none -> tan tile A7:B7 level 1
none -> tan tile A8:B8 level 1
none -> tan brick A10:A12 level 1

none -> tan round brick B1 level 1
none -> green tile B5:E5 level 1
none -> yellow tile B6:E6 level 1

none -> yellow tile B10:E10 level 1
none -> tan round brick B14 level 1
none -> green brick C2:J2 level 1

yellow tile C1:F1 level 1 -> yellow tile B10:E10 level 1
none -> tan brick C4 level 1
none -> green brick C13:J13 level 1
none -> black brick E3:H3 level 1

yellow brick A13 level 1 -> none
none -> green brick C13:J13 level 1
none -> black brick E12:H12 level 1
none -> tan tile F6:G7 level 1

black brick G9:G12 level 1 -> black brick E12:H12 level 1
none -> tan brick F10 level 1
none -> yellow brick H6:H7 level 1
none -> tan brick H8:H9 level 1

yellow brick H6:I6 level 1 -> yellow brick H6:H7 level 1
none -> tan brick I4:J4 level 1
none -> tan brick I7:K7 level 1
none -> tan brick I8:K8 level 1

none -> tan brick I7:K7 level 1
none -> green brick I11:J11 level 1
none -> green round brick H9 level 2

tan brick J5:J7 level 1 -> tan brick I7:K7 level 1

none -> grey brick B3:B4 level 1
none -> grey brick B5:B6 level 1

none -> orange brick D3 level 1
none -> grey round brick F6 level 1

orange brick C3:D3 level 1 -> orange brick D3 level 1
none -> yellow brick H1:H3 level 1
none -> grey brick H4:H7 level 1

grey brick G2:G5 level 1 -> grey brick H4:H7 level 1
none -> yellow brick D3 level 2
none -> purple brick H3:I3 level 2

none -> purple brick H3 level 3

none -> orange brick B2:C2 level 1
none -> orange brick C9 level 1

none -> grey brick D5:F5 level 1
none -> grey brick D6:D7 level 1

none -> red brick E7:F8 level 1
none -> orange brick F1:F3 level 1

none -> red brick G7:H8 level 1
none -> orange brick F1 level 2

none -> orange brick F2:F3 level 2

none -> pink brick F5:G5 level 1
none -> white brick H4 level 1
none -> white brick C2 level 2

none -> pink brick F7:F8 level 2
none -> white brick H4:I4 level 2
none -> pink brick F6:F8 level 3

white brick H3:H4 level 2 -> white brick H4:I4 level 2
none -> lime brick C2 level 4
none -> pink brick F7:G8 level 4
---
Task instructions
Word for word, extract all the records.

Output
none -> tan tile A7:B7 level 1
none -> tan tile A8:B8 level 1
none -> tan brick A10:A12 level 1

none -> tan round brick B1 level 1
none -> green tile B5:E5 level 1
none -> yellow tile B6:E6 level 1

none -> yellow tile B10:E10 level 1
none -> tan round brick B14 level 1
none -> green brick C2:J2 level 1

yellow tile C1:F1 level 1 -> yellow tile B10:E10 level 1
none -> tan brick C4 level 1
none -> green brick C13:J13 level 1
none -> black brick E3:H3 level 1

yellow brick A13 level 1 -> none
none -> green brick C13:J13 level 1
none -> black brick E12:H12 level 1
none -> tan tile F6:G7 level 1

black brick G9:G12 level 1 -> black brick E12:H12 level 1
none -> tan brick F10 level 1
none -> yellow brick H6:H7 level 1
none -> tan brick H8:H9 level 1

yellow brick H6:I6 level 1 -> yellow brick H6:H7 level 1
none -> tan brick I4:J4 level 1
none -> tan brick I7:K7 level 1
none -> tan brick I8:K8 level 1

none -> tan brick I7:K7 level 1
none -> green brick I11:J11 level 1
none -> green round brick H9 level 2

tan brick J5:J7 level 1 -> tan brick I7:K7 level 1

none -> grey brick B3:B4 level 1
none -> grey brick B5:B6 level 1

none -> orange brick D3 level 1
none -> grey round brick F6 level 1

orange brick C3:D3 level 1 -> orange brick D3 level 1
none -> yellow brick H1:H3 level 1
none -> grey brick H4:H7 level 1

grey brick G2:G5 level 1 -> grey brick H4:H7 level 1
none -> yellow brick D3 level 2
none -> purple brick H3:I3 level 2

none -> purple brick H3 level 3

none -> orange brick B2:C2 level 1
none -> orange brick C9 level 1

none -> grey brick D5:F5 level 1
none -> grey brick D6:D7 level 1

none -> red brick E7:F8 level 1
none -> orange brick F1:F3 level 1

none -> red brick G7:H8 level 1
none -> orange brick F1 level 2

none -> orange brick F2:F3 level 2

none -> pink brick F5:G5 level 1
none -> white brick H4 level 1
none -> white brick C2 level 2

none -> pink brick F7:F8 level 2
none -> white brick H4:I4 level 2
none -> pink brick F6:F8 level 3

white brick H3:H4 level 2 -> white brick H4:I4 level 2
none -> lime brick C2 level 4
none -> pink brick F7:G8 level 4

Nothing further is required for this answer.